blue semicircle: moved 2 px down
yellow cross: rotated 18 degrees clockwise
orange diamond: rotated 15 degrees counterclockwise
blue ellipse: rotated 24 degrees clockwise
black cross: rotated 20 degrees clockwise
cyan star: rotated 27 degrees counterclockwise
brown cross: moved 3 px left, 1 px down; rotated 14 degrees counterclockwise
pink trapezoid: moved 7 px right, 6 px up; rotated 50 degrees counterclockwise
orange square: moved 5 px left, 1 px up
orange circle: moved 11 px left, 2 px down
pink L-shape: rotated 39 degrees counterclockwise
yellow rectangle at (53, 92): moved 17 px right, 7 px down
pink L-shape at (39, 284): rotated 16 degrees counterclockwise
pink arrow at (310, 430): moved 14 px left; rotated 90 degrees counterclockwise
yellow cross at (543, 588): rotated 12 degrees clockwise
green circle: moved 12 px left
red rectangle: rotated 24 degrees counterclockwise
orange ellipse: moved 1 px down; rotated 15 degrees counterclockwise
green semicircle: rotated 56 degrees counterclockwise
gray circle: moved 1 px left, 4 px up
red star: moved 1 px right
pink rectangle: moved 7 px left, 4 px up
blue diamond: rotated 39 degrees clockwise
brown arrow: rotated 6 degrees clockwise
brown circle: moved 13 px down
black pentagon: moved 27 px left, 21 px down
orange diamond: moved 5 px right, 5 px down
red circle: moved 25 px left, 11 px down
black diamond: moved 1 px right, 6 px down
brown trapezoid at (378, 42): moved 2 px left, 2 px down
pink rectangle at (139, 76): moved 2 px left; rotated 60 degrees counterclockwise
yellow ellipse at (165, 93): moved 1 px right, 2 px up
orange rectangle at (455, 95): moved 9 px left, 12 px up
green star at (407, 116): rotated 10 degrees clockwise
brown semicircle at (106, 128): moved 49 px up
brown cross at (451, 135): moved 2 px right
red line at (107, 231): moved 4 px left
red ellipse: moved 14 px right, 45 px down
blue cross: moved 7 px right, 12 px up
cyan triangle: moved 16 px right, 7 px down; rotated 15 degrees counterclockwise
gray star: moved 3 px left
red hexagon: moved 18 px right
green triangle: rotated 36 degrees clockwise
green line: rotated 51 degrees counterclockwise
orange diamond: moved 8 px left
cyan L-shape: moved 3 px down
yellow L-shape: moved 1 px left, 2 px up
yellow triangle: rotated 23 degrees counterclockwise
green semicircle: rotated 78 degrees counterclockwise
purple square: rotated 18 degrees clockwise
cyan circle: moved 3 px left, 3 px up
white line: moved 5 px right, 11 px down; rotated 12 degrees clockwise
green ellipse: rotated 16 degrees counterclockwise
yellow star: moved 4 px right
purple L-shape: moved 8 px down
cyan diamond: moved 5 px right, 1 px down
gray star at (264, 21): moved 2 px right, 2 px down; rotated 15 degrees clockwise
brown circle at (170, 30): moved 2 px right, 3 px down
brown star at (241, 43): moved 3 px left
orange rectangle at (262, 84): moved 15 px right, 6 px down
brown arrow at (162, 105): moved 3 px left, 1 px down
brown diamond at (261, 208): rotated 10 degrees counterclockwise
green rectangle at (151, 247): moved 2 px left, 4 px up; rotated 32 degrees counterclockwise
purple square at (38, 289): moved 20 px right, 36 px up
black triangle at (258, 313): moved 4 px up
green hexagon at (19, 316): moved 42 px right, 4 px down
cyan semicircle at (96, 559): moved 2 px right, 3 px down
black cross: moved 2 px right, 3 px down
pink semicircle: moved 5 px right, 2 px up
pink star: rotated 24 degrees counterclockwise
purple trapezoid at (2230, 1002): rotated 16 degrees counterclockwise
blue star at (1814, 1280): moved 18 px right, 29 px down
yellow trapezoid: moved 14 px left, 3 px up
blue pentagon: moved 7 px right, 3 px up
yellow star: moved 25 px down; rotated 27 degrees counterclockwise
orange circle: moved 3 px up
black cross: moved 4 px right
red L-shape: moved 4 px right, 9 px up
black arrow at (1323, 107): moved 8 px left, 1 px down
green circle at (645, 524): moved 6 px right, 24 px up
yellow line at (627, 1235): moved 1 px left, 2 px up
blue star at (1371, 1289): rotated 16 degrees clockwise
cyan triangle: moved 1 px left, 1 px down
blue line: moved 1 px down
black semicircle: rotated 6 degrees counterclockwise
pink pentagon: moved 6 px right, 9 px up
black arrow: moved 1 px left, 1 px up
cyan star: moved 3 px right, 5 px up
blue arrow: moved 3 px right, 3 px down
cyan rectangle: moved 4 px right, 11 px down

____

#### What to work on:
Taking the line with "brown circle: moved 13 px down" as the first and the line with "pink rectangle at" as the last, retype that stretch of the data above exactly, with no other lines.

#### Answer:
brown circle: moved 13 px down
black pentagon: moved 27 px left, 21 px down
orange diamond: moved 5 px right, 5 px down
red circle: moved 25 px left, 11 px down
black diamond: moved 1 px right, 6 px down
brown trapezoid at (378, 42): moved 2 px left, 2 px down
pink rectangle at (139, 76): moved 2 px left; rotated 60 degrees counterclockwise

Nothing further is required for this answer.